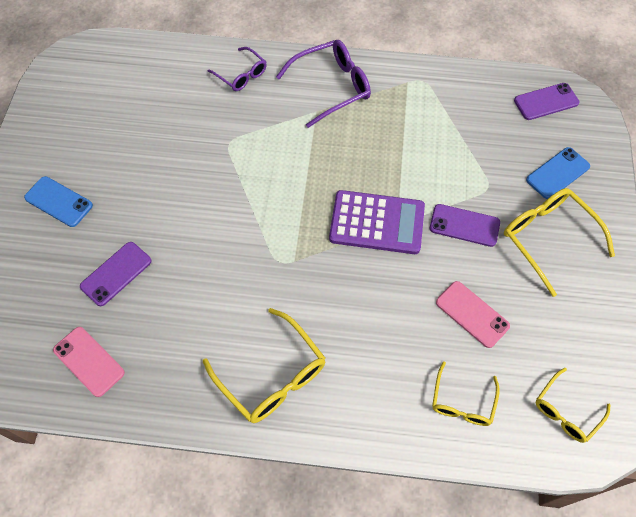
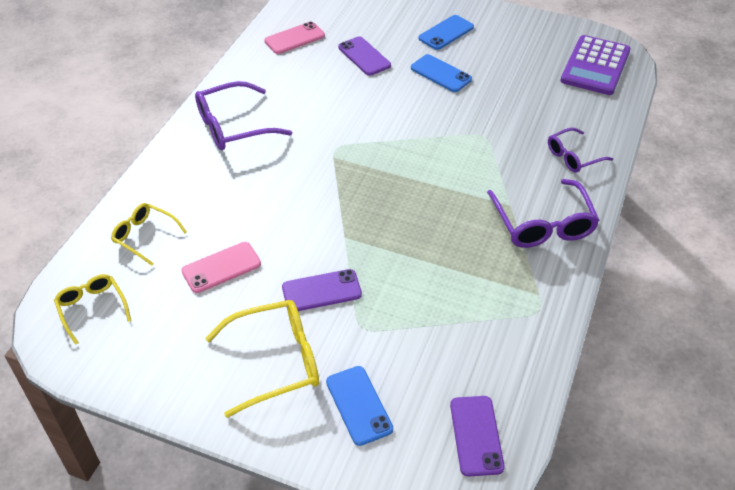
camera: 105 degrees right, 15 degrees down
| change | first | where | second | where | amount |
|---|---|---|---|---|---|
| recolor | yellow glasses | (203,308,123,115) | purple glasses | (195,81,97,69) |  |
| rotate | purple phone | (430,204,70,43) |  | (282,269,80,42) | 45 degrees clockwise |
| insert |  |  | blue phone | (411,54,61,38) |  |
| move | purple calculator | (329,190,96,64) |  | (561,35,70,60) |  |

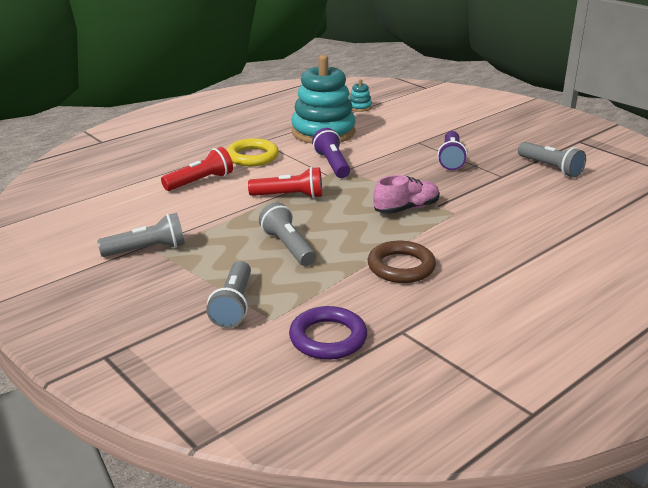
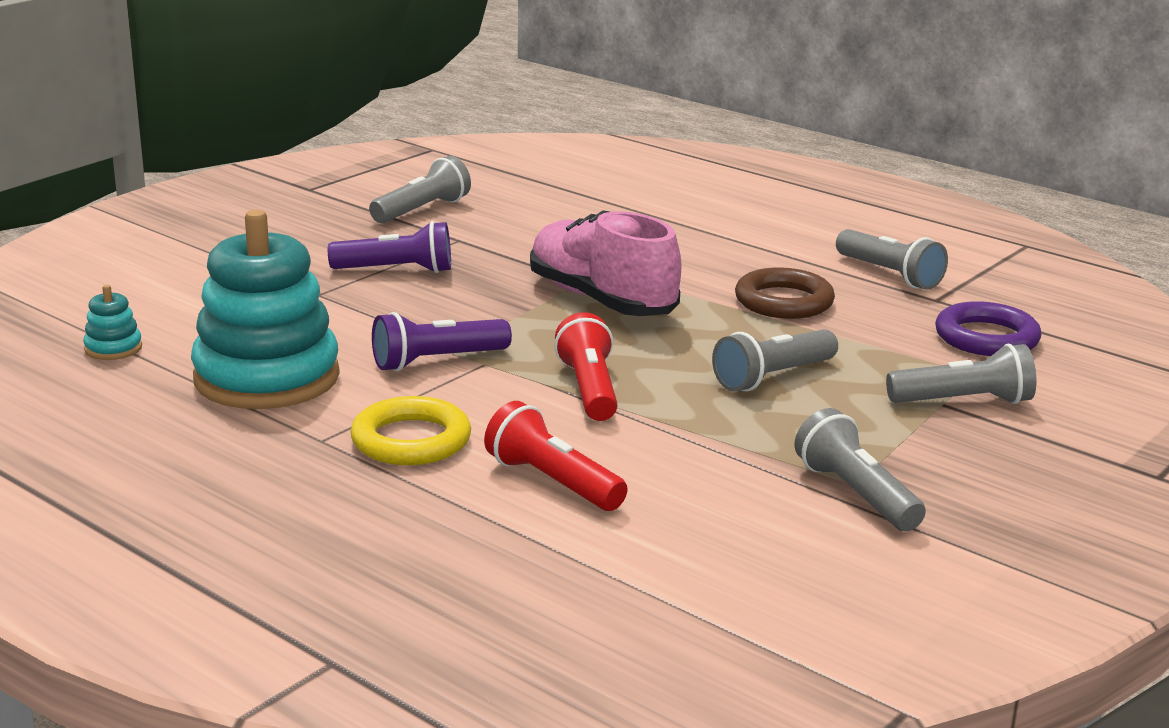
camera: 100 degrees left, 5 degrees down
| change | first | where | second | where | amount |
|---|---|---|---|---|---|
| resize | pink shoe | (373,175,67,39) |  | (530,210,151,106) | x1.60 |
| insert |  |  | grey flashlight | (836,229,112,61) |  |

What is expected: Show every line of the data in which the word "insert" appears.

Your response:
| insert |  |  | blue phone | (411,54,61,38) |  |
| insert |  |  | grey flashlight | (836,229,112,61) |  |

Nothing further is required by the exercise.